WORK TO COMPLETE
Retype every line in the records below, from the line containing "cyan ellipse: moved 2 px right, 3 px down" down to the line containing "green L-shape: moved 9 px left, 3 px up", including both of those lines.

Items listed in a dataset

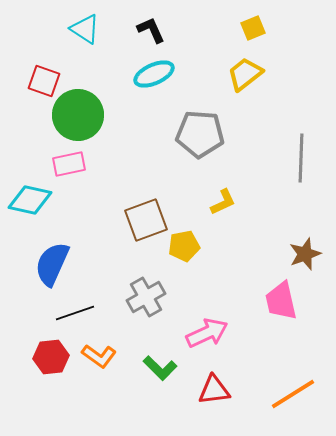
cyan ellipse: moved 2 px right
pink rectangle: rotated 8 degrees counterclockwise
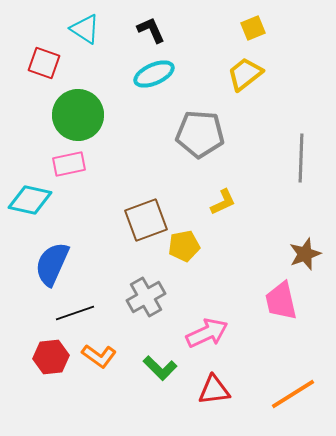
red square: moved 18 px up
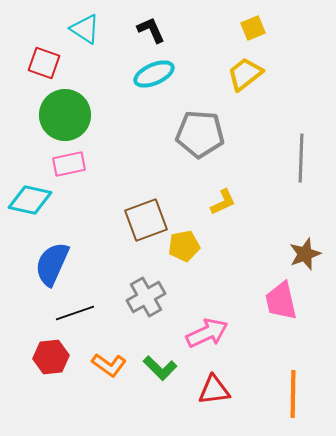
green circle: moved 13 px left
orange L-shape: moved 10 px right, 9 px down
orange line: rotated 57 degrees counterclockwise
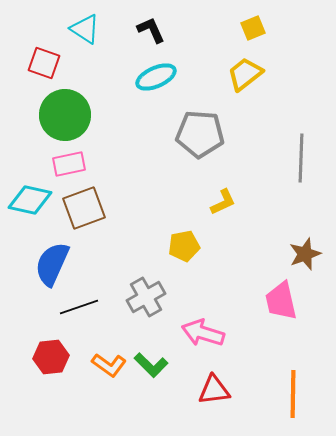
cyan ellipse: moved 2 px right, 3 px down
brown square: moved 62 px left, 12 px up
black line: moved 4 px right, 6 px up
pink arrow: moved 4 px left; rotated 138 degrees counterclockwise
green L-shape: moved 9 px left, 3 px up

---

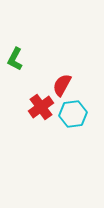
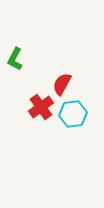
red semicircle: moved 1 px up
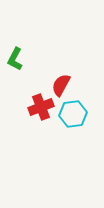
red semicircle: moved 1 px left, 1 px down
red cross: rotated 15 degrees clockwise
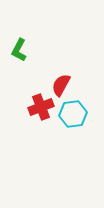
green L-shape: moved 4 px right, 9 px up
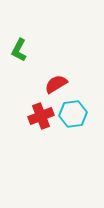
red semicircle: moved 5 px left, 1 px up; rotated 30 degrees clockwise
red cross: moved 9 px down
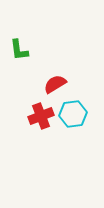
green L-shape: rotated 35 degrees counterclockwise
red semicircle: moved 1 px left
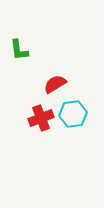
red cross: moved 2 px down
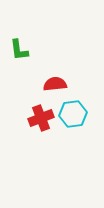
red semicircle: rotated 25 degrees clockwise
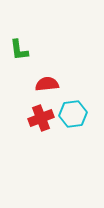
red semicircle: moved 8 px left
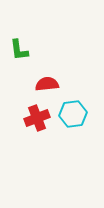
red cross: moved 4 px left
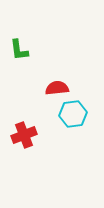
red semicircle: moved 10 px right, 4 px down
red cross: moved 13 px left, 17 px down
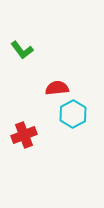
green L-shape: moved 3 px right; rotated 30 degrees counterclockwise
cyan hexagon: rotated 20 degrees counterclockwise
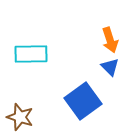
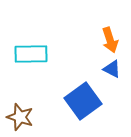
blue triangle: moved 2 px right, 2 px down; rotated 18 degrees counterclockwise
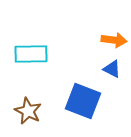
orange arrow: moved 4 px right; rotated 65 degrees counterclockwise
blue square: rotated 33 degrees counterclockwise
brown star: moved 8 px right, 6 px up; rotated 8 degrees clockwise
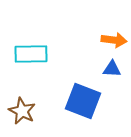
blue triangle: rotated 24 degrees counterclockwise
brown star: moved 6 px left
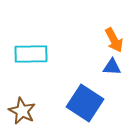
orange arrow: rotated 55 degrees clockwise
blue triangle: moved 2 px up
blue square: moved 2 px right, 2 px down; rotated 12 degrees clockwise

THE REPLY
cyan ellipse: moved 2 px right, 3 px down
brown square: moved 62 px left, 12 px up
black line: moved 4 px right, 6 px up
pink arrow: moved 4 px left; rotated 138 degrees counterclockwise
green L-shape: moved 9 px left, 3 px up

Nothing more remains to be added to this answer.